[Object matching data]
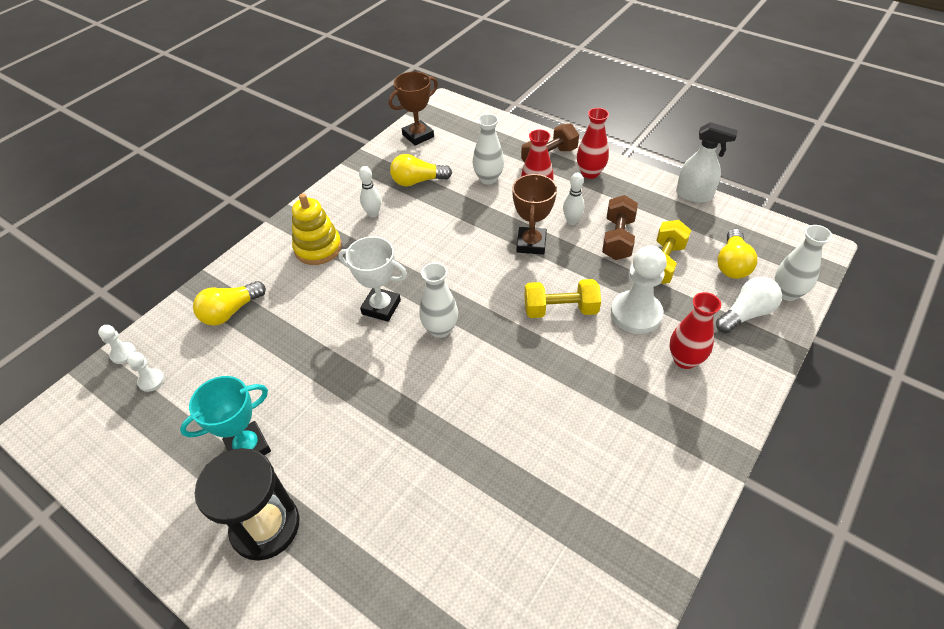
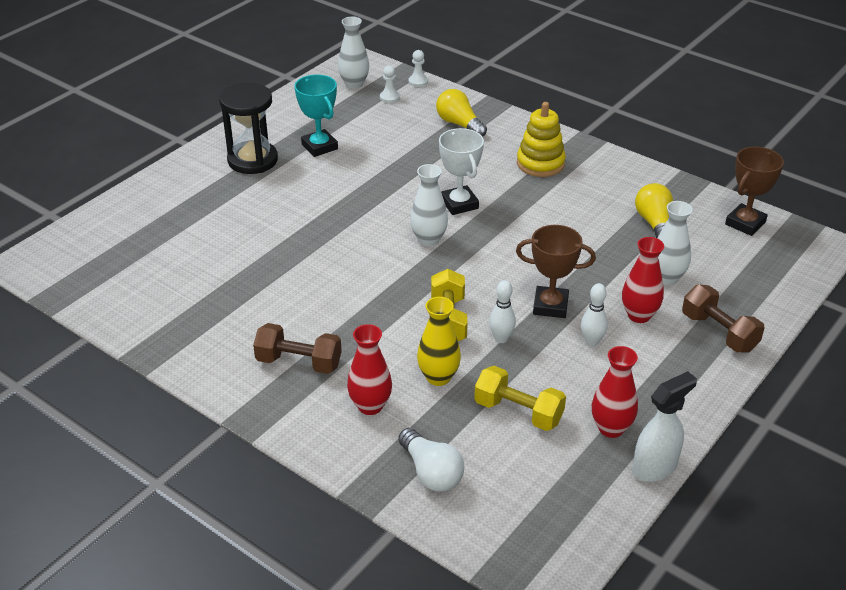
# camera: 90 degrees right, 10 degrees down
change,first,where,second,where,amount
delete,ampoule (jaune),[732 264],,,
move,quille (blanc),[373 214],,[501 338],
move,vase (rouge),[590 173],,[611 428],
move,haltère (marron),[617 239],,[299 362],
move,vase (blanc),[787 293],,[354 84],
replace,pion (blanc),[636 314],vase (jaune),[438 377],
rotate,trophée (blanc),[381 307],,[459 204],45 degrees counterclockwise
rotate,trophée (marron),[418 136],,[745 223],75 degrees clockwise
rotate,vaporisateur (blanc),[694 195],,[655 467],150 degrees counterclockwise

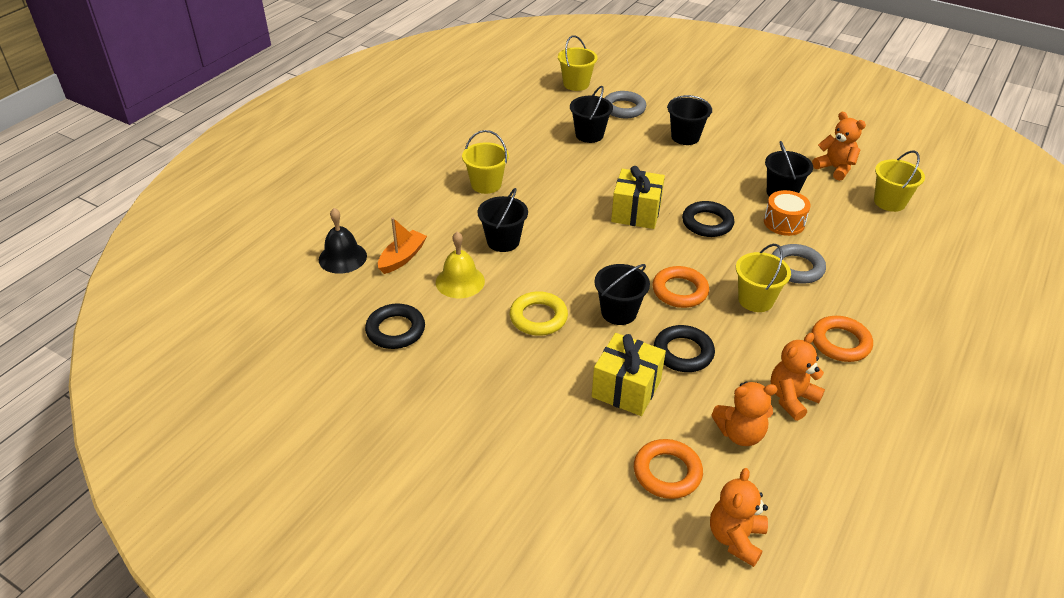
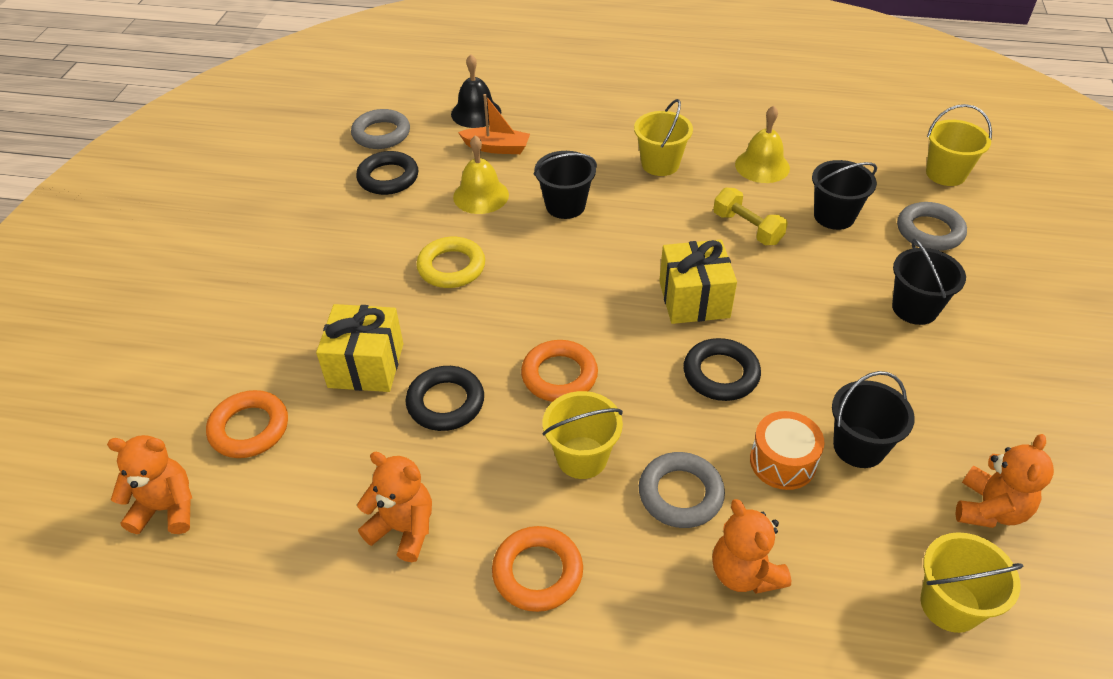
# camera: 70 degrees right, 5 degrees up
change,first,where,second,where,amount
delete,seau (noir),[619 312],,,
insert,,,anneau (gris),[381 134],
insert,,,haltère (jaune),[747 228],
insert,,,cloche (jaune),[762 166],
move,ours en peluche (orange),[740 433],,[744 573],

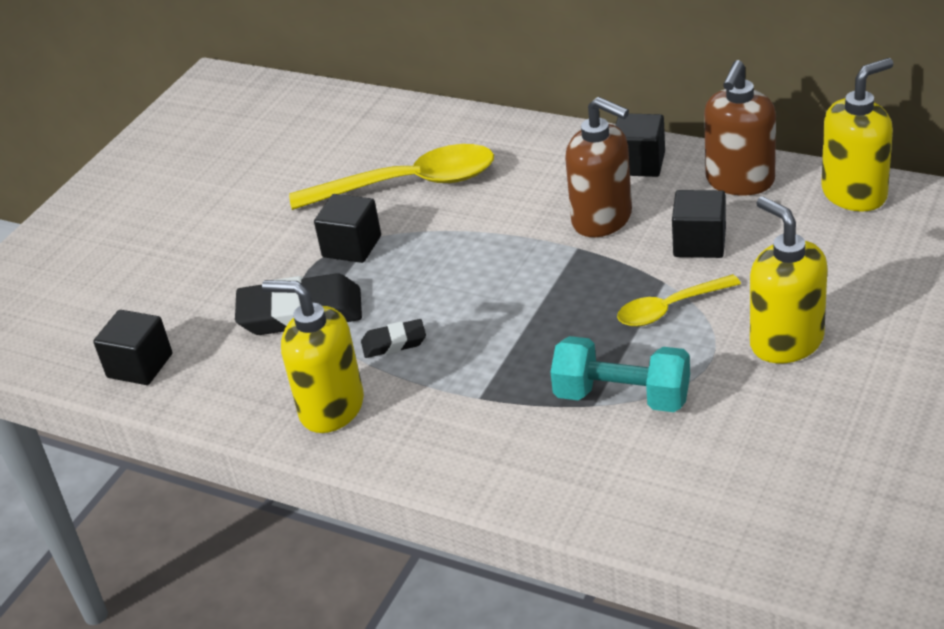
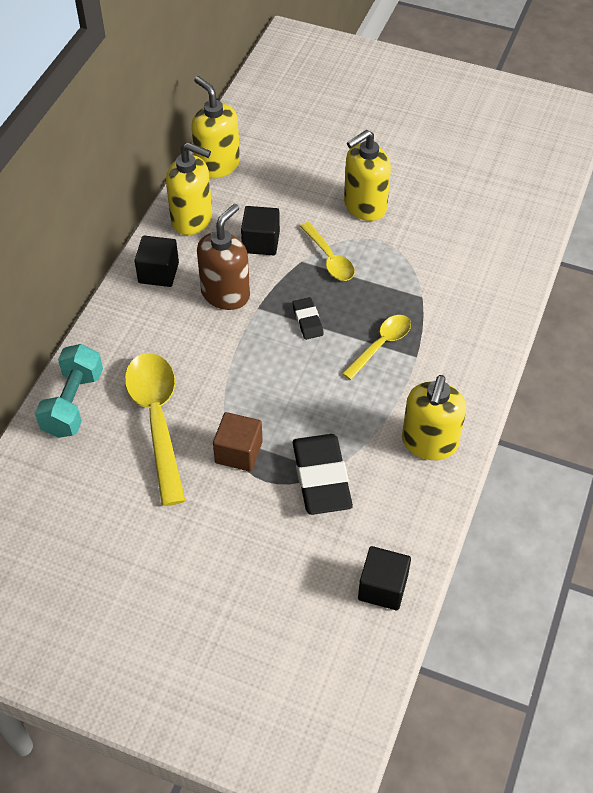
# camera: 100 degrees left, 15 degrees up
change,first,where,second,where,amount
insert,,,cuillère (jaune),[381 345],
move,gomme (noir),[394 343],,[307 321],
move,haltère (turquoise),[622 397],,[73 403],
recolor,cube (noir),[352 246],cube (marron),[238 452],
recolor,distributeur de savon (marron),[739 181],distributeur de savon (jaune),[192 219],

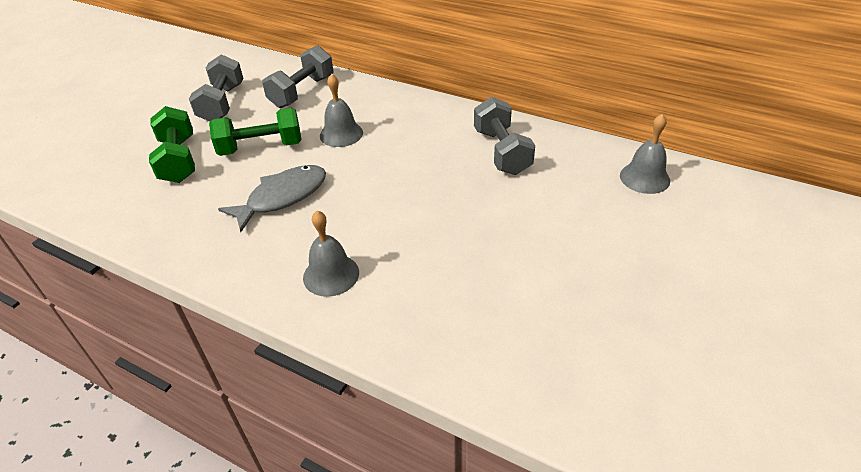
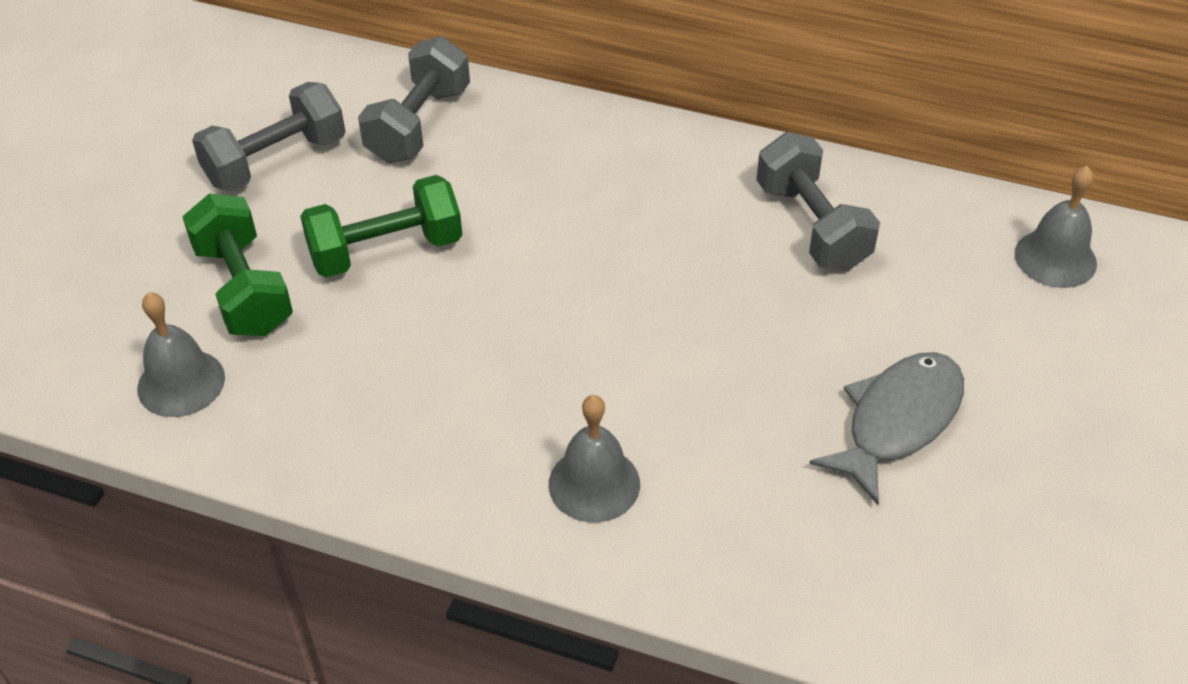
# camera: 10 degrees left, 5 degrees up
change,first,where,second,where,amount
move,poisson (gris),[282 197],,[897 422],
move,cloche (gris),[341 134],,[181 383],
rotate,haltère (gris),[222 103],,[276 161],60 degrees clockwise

• Task description:
Set down the records exactly, without the pictures.

• Response:
# camera: 90 degrees right, 10 degrees down
change,first,where,second,where,amount
delete,ampoule (jaune),[732 264],,,
move,quille (blanc),[373 214],,[501 338],
move,vase (rouge),[590 173],,[611 428],
move,haltère (marron),[617 239],,[299 362],
move,vase (blanc),[787 293],,[354 84],
replace,pion (blanc),[636 314],vase (jaune),[438 377],
rotate,trophée (blanc),[381 307],,[459 204],45 degrees counterclockwise
rotate,trophée (marron),[418 136],,[745 223],75 degrees clockwise
rotate,vaporisateur (blanc),[694 195],,[655 467],150 degrees counterclockwise

# camera: 70 degrees right, 5 degrees up
change,first,where,second,where,amount
delete,seau (noir),[619 312],,,
insert,,,anneau (gris),[381 134],
insert,,,haltère (jaune),[747 228],
insert,,,cloche (jaune),[762 166],
move,ours en peluche (orange),[740 433],,[744 573],

# camera: 100 degrees left, 15 degrees up
change,first,where,second,where,amount
insert,,,cuillère (jaune),[381 345],
move,gomme (noir),[394 343],,[307 321],
move,haltère (turquoise),[622 397],,[73 403],
recolor,cube (noir),[352 246],cube (marron),[238 452],
recolor,distributeur de savon (marron),[739 181],distributeur de savon (jaune),[192 219],

# camera: 10 degrees left, 5 degrees up
change,first,where,second,where,amount
move,poisson (gris),[282 197],,[897 422],
move,cloche (gris),[341 134],,[181 383],
rotate,haltère (gris),[222 103],,[276 161],60 degrees clockwise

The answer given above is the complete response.